• **The data**:
"""

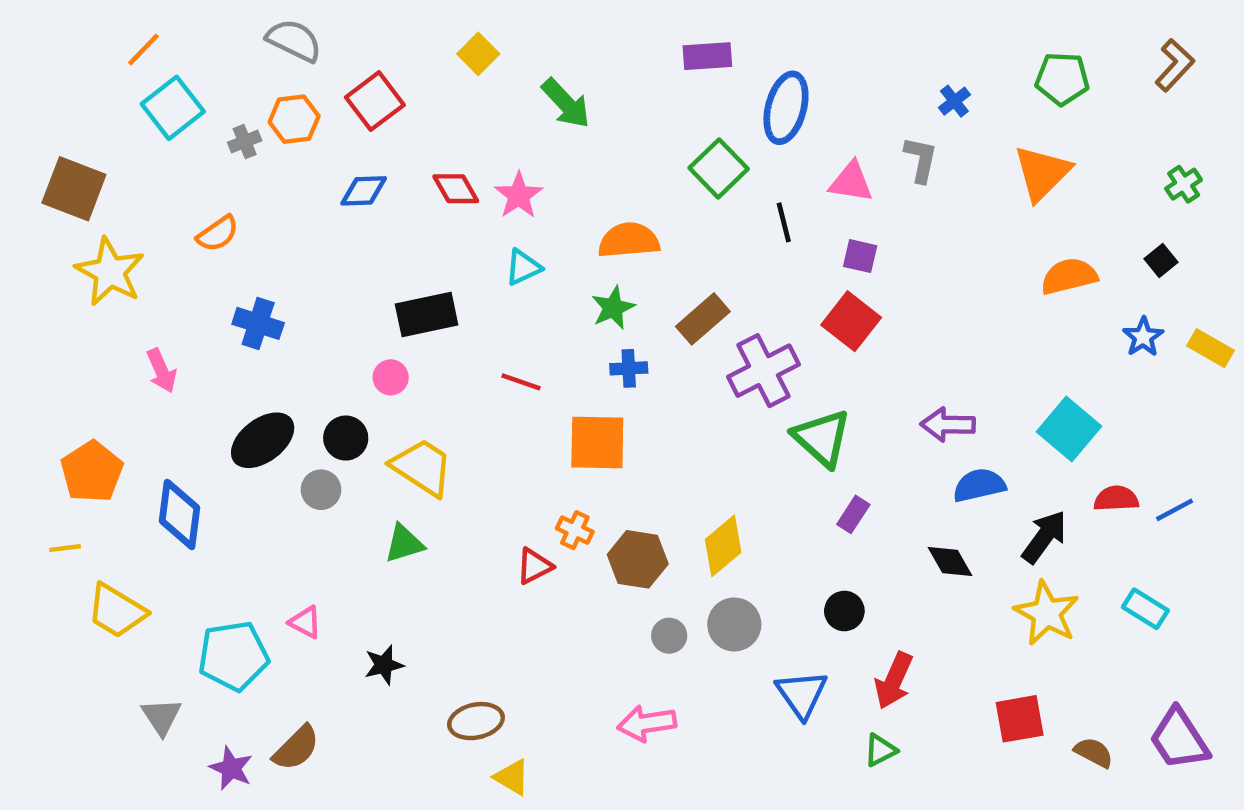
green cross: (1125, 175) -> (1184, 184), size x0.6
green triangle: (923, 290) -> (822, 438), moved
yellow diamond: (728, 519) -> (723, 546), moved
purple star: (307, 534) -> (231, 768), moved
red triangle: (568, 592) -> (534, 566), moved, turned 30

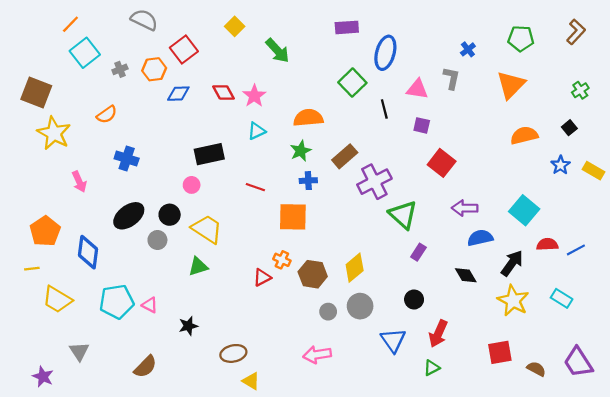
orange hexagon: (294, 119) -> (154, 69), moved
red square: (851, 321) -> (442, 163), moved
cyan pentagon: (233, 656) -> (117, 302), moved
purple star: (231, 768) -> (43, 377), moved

"""
"""

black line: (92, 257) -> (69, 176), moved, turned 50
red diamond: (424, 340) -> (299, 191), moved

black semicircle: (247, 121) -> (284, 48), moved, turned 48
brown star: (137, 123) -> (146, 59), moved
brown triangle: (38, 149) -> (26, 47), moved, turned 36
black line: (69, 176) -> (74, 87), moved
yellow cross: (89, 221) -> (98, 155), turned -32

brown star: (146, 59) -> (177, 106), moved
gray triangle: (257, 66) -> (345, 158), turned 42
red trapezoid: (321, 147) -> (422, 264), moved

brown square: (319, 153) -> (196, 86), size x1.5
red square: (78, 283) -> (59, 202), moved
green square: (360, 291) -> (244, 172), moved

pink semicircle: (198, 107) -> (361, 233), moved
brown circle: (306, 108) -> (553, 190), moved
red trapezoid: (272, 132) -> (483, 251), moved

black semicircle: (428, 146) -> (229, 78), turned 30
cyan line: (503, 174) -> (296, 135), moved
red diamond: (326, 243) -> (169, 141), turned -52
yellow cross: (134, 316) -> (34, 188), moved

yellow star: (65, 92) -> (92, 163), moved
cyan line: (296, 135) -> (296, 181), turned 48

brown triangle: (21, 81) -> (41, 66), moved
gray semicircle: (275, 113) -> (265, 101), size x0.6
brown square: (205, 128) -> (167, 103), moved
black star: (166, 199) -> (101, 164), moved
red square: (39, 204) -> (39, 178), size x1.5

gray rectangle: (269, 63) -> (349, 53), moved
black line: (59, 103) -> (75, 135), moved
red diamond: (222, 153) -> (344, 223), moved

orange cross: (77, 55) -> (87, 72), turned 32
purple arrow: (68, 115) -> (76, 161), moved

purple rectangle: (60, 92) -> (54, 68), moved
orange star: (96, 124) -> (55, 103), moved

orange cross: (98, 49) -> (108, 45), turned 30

"""

• **Exercise prompt**:
Your answer should be one number: how many lines of the records hold "cross".

• **Answer for this exercise**:
5